- [THE DATA]
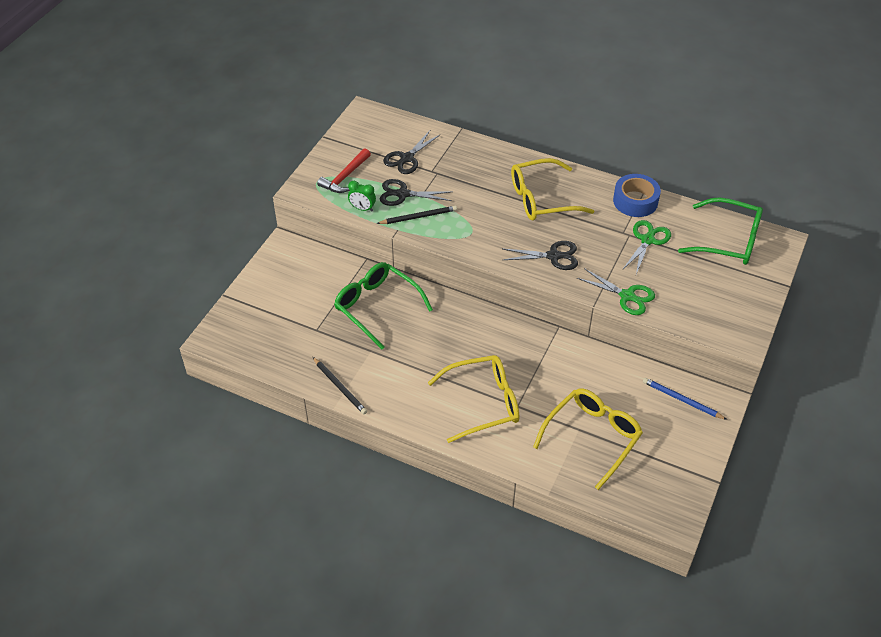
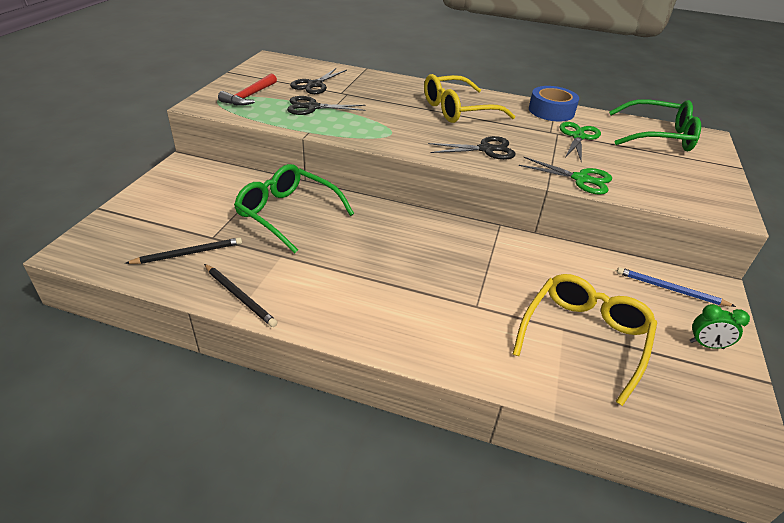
camera: 10 degrees left, 10 degrees down
(362, 208) = (268, 117): green clock -> green clock (706, 345)
(418, 217) = (331, 122): black pencil -> black pencil (188, 253)
(483, 403) = (432, 305): yellow glasses -> none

- [PROBLEM]
With the line containing "(362, 208) = (268, 117): green" as the start and the last line of the listing as the end, restate that stretch word for word and nothing else.

- [EXERCISE ANSWER]
(362, 208) = (268, 117): green clock -> green clock (706, 345)
(418, 217) = (331, 122): black pencil -> black pencil (188, 253)
(483, 403) = (432, 305): yellow glasses -> none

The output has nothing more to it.